Segment Start: THE DATA

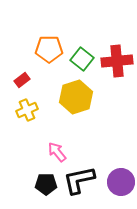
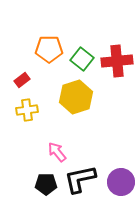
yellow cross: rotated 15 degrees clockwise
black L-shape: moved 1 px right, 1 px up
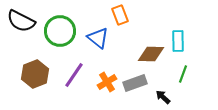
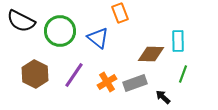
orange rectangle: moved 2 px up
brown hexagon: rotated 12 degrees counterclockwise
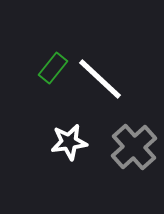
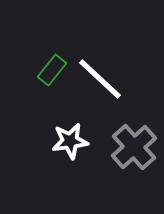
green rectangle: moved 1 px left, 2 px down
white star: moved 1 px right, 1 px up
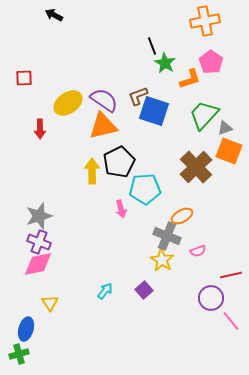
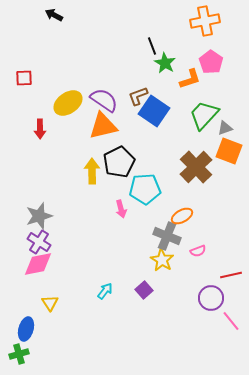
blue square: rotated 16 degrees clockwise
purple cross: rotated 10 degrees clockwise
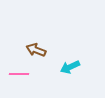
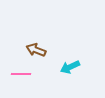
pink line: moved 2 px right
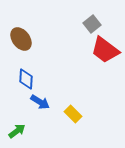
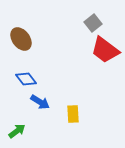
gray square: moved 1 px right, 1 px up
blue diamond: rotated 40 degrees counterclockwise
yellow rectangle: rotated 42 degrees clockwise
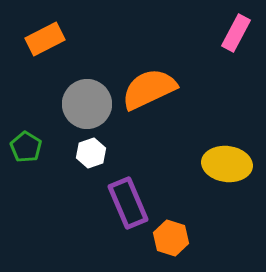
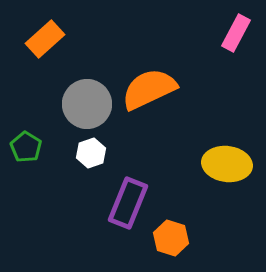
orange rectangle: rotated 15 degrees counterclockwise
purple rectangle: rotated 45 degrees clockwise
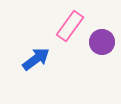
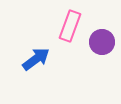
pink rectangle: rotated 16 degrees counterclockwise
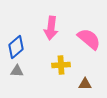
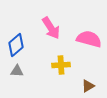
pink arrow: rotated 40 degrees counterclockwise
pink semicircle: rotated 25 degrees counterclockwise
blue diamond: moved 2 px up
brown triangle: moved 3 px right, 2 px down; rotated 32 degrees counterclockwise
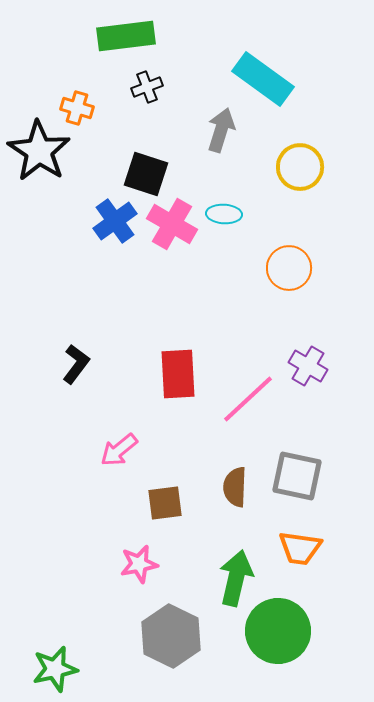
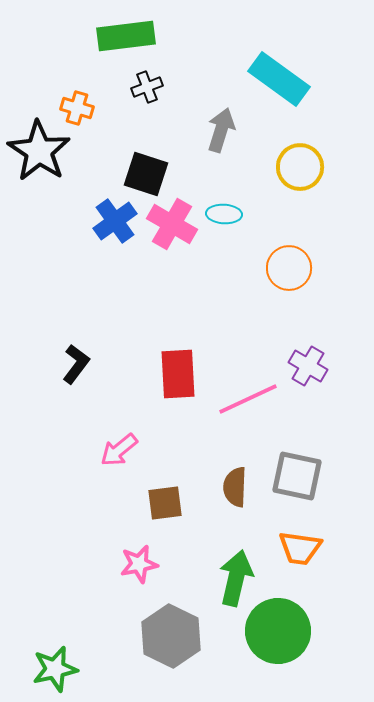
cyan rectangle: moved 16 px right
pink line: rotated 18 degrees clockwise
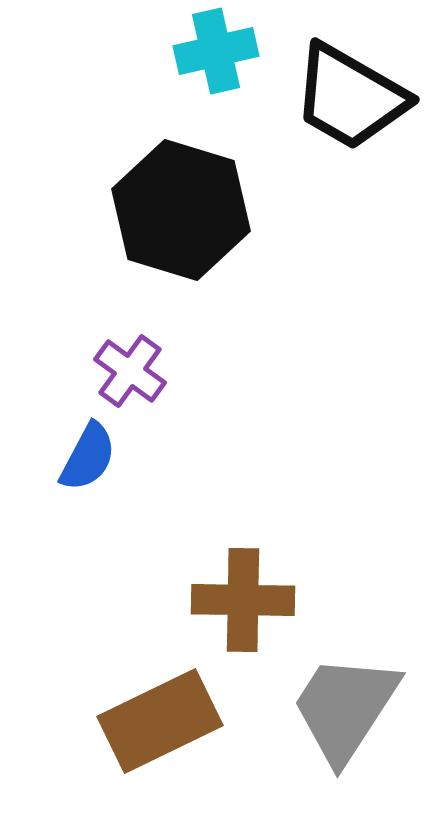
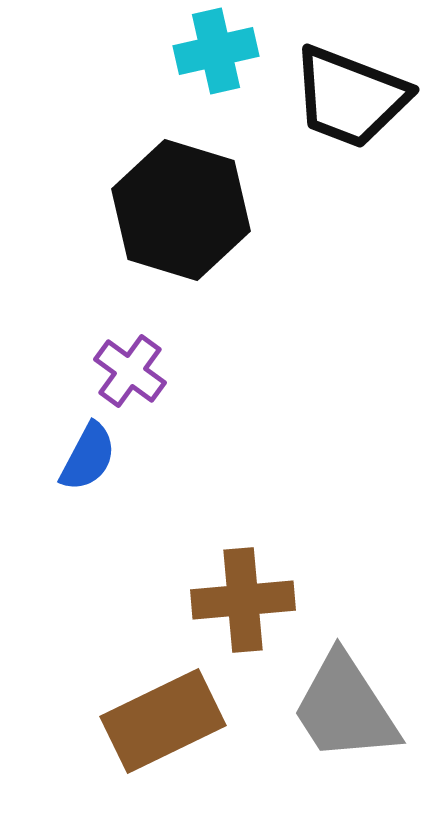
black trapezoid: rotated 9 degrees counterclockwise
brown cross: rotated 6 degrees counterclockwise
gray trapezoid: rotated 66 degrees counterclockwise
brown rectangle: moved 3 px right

Segment End: THE DATA
Segment Start: THE DATA

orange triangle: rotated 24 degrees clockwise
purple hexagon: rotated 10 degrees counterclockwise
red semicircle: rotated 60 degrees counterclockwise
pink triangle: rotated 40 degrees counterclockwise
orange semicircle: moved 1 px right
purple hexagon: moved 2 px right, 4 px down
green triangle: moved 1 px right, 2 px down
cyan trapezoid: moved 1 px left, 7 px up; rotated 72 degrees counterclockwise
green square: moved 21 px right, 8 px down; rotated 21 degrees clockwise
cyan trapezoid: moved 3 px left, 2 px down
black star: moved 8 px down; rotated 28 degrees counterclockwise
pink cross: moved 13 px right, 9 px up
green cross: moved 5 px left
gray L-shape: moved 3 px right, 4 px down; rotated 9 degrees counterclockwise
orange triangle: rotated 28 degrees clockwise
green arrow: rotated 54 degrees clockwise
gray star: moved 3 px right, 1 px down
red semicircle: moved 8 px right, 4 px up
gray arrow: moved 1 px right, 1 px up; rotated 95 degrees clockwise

Segment End: THE DATA

*ACTION ITEM*:
Looking at the entries above, can you reproduce exactly the lines from the one that holds "gray trapezoid: rotated" through the one that holds "brown rectangle: moved 3 px right", and only those?

*SOLUTION TO THIS TASK*:
gray trapezoid: rotated 66 degrees counterclockwise
brown rectangle: moved 3 px right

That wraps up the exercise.